== EXTRACTED DATA ==

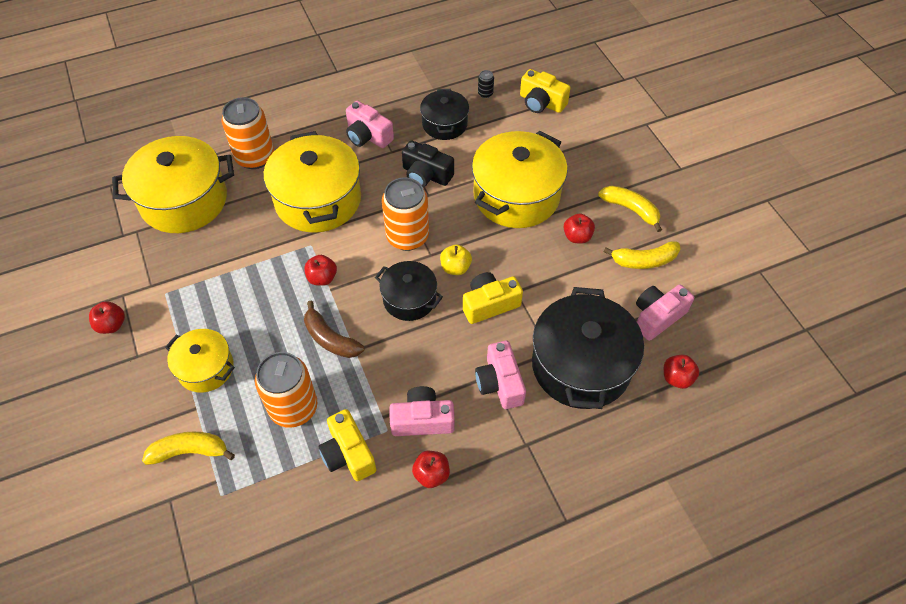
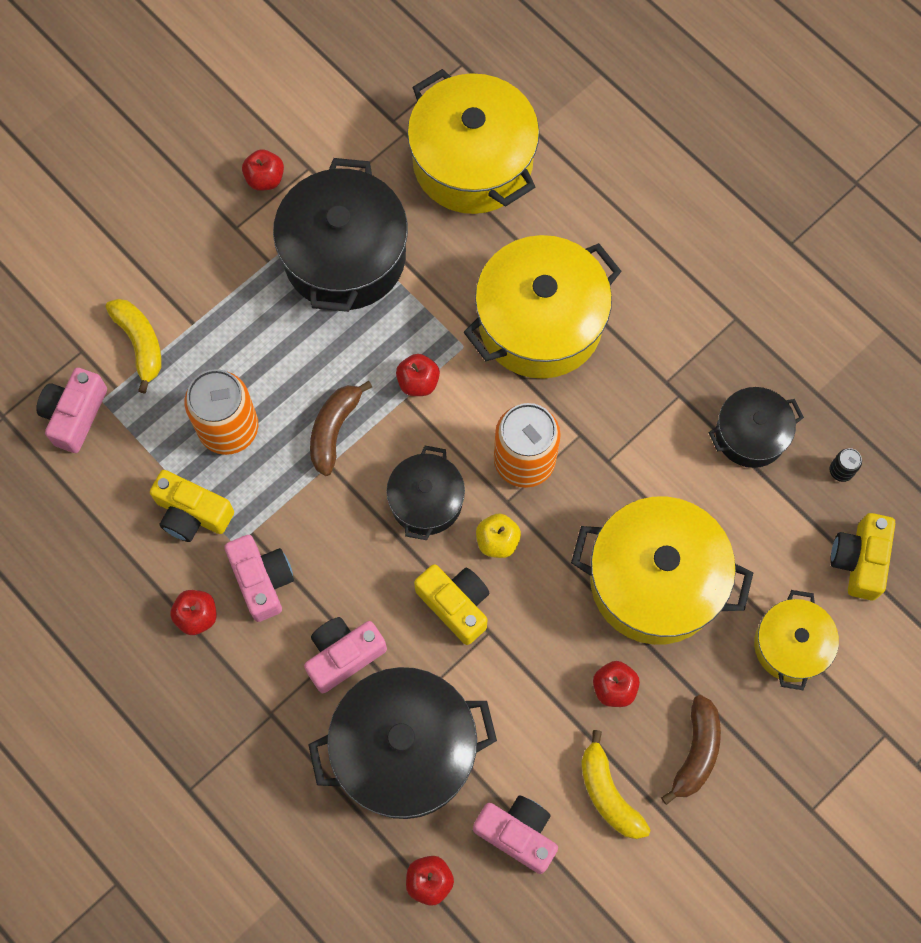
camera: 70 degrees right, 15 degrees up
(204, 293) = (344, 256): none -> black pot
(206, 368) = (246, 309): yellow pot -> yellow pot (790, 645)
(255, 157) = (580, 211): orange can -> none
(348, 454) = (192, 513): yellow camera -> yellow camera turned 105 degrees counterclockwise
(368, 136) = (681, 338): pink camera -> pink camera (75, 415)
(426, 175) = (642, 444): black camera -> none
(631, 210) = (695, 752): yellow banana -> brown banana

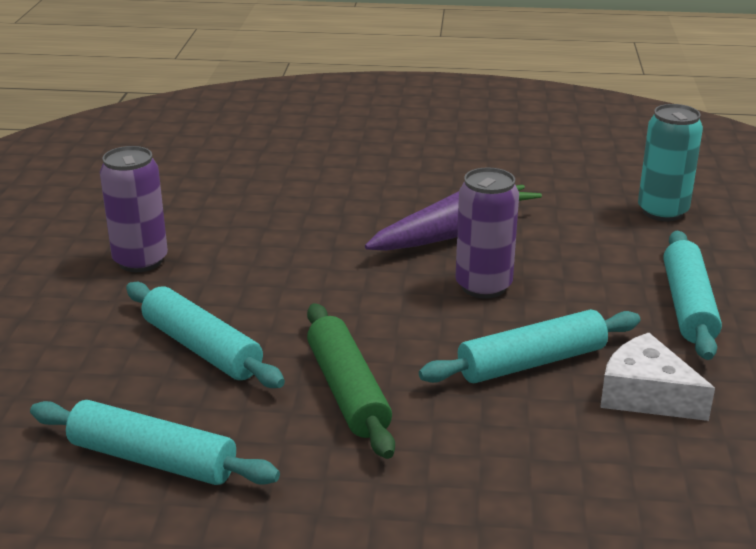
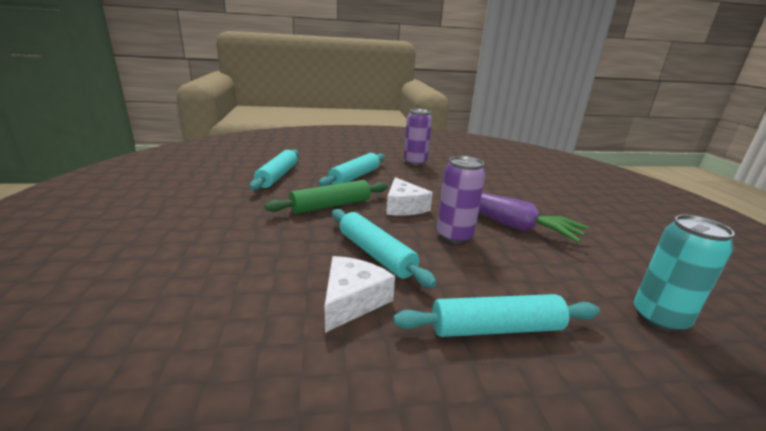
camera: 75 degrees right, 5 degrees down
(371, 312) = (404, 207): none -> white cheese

===

INSTRUCTIONS TO FOLLOW: Reproduce every record above exactly, omitting the pictures.

REPLY:
camera: 70 degrees right, 15 degrees up
(204, 293) = (344, 256): none -> black pot
(206, 368) = (246, 309): yellow pot -> yellow pot (790, 645)
(255, 157) = (580, 211): orange can -> none
(348, 454) = (192, 513): yellow camera -> yellow camera turned 105 degrees counterclockwise
(368, 136) = (681, 338): pink camera -> pink camera (75, 415)
(426, 175) = (642, 444): black camera -> none
(631, 210) = (695, 752): yellow banana -> brown banana

camera: 75 degrees right, 5 degrees down
(371, 312) = (404, 207): none -> white cheese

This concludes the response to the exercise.